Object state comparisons
========

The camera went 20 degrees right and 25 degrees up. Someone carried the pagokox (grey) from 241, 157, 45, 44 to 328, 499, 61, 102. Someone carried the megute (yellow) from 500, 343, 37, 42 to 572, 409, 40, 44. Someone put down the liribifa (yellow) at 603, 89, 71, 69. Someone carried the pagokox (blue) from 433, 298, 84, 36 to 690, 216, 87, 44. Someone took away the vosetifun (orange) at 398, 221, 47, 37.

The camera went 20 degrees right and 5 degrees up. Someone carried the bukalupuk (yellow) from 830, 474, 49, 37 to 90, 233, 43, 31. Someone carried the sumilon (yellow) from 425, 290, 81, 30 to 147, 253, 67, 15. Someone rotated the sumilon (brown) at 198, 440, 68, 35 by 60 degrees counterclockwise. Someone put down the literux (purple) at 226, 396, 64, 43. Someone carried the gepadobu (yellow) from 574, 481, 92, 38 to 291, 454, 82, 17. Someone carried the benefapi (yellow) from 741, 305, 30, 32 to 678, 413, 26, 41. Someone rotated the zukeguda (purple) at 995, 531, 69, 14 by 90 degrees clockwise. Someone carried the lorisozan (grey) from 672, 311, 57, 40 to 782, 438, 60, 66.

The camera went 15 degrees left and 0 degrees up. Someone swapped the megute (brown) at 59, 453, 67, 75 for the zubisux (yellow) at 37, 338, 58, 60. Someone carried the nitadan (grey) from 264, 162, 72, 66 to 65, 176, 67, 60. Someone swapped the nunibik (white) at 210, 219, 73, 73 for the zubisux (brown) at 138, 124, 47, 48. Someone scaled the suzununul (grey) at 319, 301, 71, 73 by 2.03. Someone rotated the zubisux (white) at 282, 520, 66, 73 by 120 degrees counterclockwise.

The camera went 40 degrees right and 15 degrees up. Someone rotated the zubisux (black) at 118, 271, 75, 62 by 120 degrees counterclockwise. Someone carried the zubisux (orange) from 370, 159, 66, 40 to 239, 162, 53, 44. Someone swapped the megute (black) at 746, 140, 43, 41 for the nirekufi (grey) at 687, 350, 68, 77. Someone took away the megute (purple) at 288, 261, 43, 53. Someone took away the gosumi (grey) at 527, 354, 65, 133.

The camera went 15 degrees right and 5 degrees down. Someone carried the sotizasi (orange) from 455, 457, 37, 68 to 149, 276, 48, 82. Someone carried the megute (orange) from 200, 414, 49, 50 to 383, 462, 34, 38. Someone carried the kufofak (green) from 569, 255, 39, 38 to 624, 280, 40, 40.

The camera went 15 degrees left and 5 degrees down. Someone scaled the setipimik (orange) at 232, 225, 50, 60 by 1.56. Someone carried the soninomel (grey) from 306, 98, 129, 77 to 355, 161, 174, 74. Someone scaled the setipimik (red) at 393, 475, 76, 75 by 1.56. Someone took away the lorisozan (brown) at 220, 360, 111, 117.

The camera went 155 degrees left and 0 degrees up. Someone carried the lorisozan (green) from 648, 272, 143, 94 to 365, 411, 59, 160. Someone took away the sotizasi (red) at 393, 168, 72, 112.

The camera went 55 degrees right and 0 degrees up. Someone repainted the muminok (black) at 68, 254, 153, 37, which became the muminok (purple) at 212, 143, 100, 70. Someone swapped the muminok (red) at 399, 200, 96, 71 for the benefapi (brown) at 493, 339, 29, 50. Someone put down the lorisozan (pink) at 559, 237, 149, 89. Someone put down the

========

* Task prompt *
Please output the complete set of records above without any alteration.

* Your solution *
The camera went 20 degrees right and 25 degrees up. Someone carried the pagokox (grey) from 241, 157, 45, 44 to 328, 499, 61, 102. Someone carried the megute (yellow) from 500, 343, 37, 42 to 572, 409, 40, 44. Someone put down the liribifa (yellow) at 603, 89, 71, 69. Someone carried the pagokox (blue) from 433, 298, 84, 36 to 690, 216, 87, 44. Someone took away the vosetifun (orange) at 398, 221, 47, 37.

The camera went 20 degrees right and 5 degrees up. Someone carried the bukalupuk (yellow) from 830, 474, 49, 37 to 90, 233, 43, 31. Someone carried the sumilon (yellow) from 425, 290, 81, 30 to 147, 253, 67, 15. Someone rotated the sumilon (brown) at 198, 440, 68, 35 by 60 degrees counterclockwise. Someone put down the literux (purple) at 226, 396, 64, 43. Someone carried the gepadobu (yellow) from 574, 481, 92, 38 to 291, 454, 82, 17. Someone carried the benefapi (yellow) from 741, 305, 30, 32 to 678, 413, 26, 41. Someone rotated the zukeguda (purple) at 995, 531, 69, 14 by 90 degrees clockwise. Someone carried the lorisozan (grey) from 672, 311, 57, 40 to 782, 438, 60, 66.

The camera went 15 degrees left and 0 degrees up. Someone swapped the megute (brown) at 59, 453, 67, 75 for the zubisux (yellow) at 37, 338, 58, 60. Someone carried the nitadan (grey) from 264, 162, 72, 66 to 65, 176, 67, 60. Someone swapped the nunibik (white) at 210, 219, 73, 73 for the zubisux (brown) at 138, 124, 47, 48. Someone scaled the suzununul (grey) at 319, 301, 71, 73 by 2.03. Someone rotated the zubisux (white) at 282, 520, 66, 73 by 120 degrees counterclockwise.

The camera went 40 degrees right and 15 degrees up. Someone rotated the zubisux (black) at 118, 271, 75, 62 by 120 degrees counterclockwise. Someone carried the zubisux (orange) from 370, 159, 66, 40 to 239, 162, 53, 44. Someone swapped the megute (black) at 746, 140, 43, 41 for the nirekufi (grey) at 687, 350, 68, 77. Someone took away the megute (purple) at 288, 261, 43, 53. Someone took away the gosumi (grey) at 527, 354, 65, 133.

The camera went 15 degrees right and 5 degrees down. Someone carried the sotizasi (orange) from 455, 457, 37, 68 to 149, 276, 48, 82. Someone carried the megute (orange) from 200, 414, 49, 50 to 383, 462, 34, 38. Someone carried the kufofak (green) from 569, 255, 39, 38 to 624, 280, 40, 40.

The camera went 15 degrees left and 5 degrees down. Someone scaled the setipimik (orange) at 232, 225, 50, 60 by 1.56. Someone carried the soninomel (grey) from 306, 98, 129, 77 to 355, 161, 174, 74. Someone scaled the setipimik (red) at 393, 475, 76, 75 by 1.56. Someone took away the lorisozan (brown) at 220, 360, 111, 117.

The camera went 155 degrees left and 0 degrees up. Someone carried the lorisozan (green) from 648, 272, 143, 94 to 365, 411, 59, 160. Someone took away the sotizasi (red) at 393, 168, 72, 112.

The camera went 55 degrees right and 0 degrees up. Someone repainted the muminok (black) at 68, 254, 153, 37, which became the muminok (purple) at 212, 143, 100, 70. Someone swapped the muminok (red) at 399, 200, 96, 71 for the benefapi (brown) at 493, 339, 29, 50. Someone put down the lorisozan (pink) at 559, 237, 149, 89. Someone put down the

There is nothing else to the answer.